[THE DATA Boundary: Start]

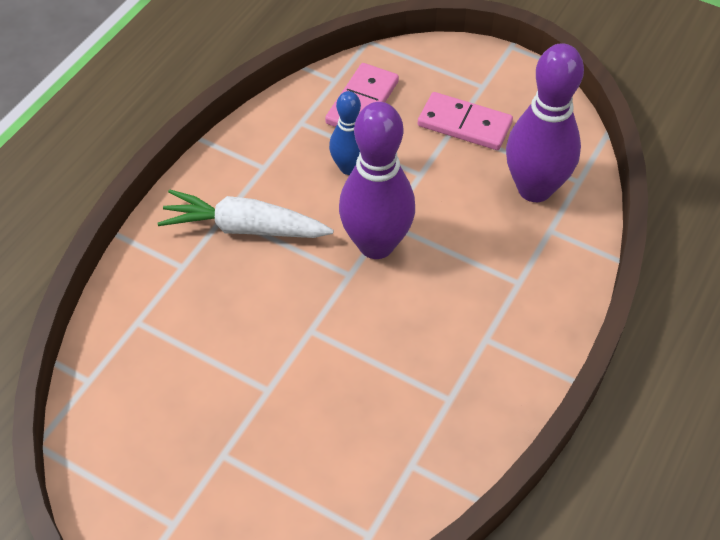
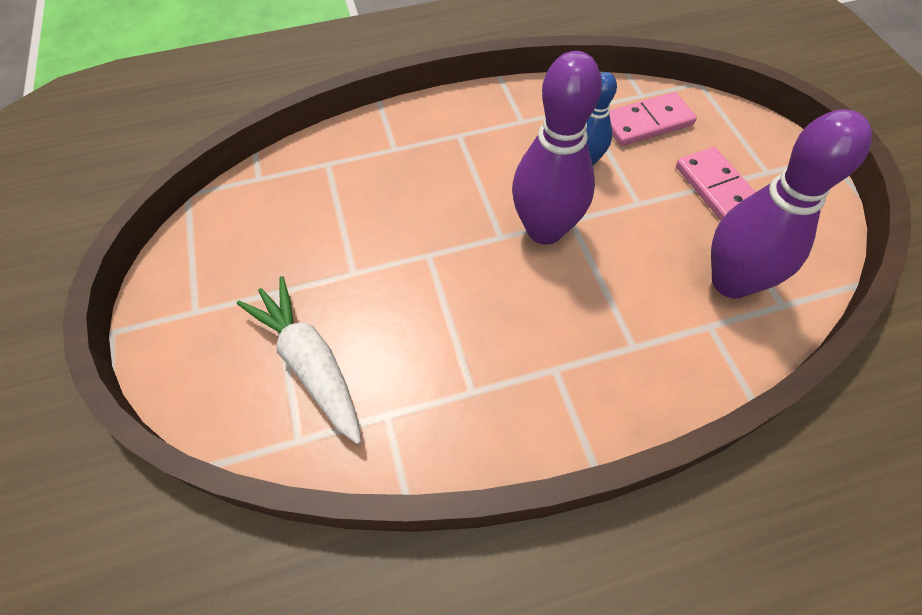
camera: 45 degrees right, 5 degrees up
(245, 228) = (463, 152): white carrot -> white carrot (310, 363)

[THE DATA Boundary: End]
[THE DATA Boundary: Start]

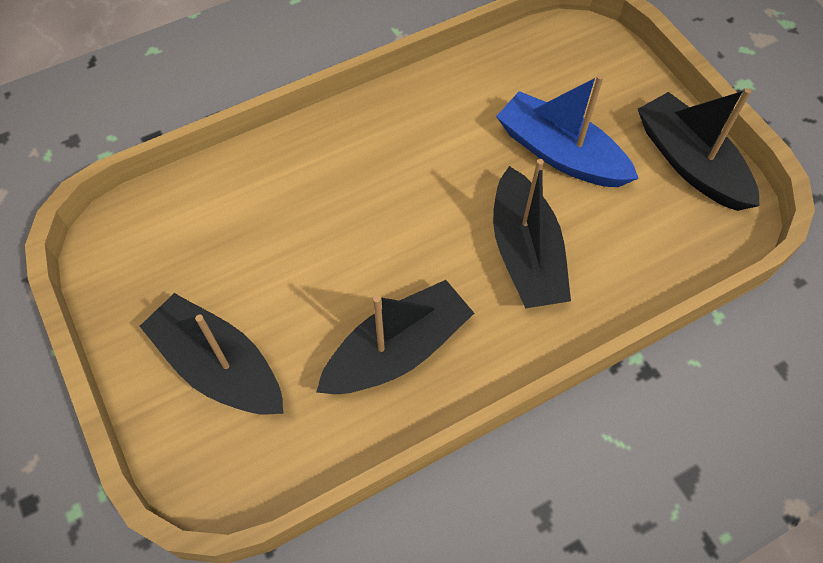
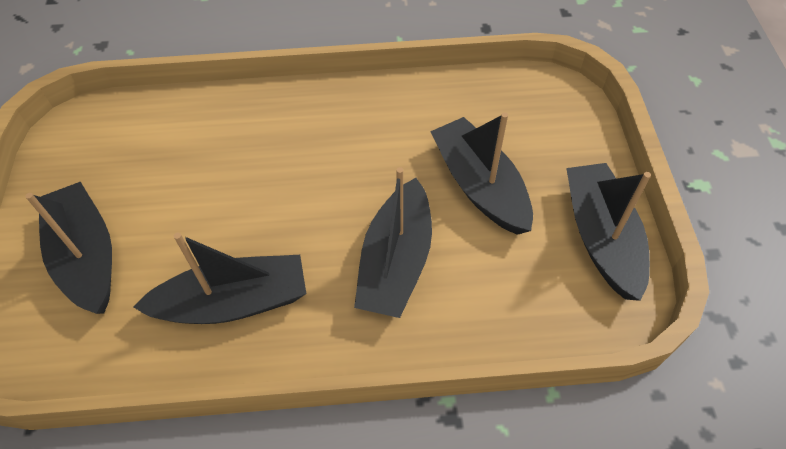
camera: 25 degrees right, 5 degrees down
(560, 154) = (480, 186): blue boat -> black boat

[THE DATA Boundary: End]

▶ **EXERCISE**: Would you print exactly and only the lines of the material above that run from the line with "camera: 45 degrees right, 5 degrees up" through the line with "(245, 228) = (463, 152): white", both included?

▶ **EXERCISE ANSWER**:
camera: 45 degrees right, 5 degrees up
(245, 228) = (463, 152): white carrot -> white carrot (310, 363)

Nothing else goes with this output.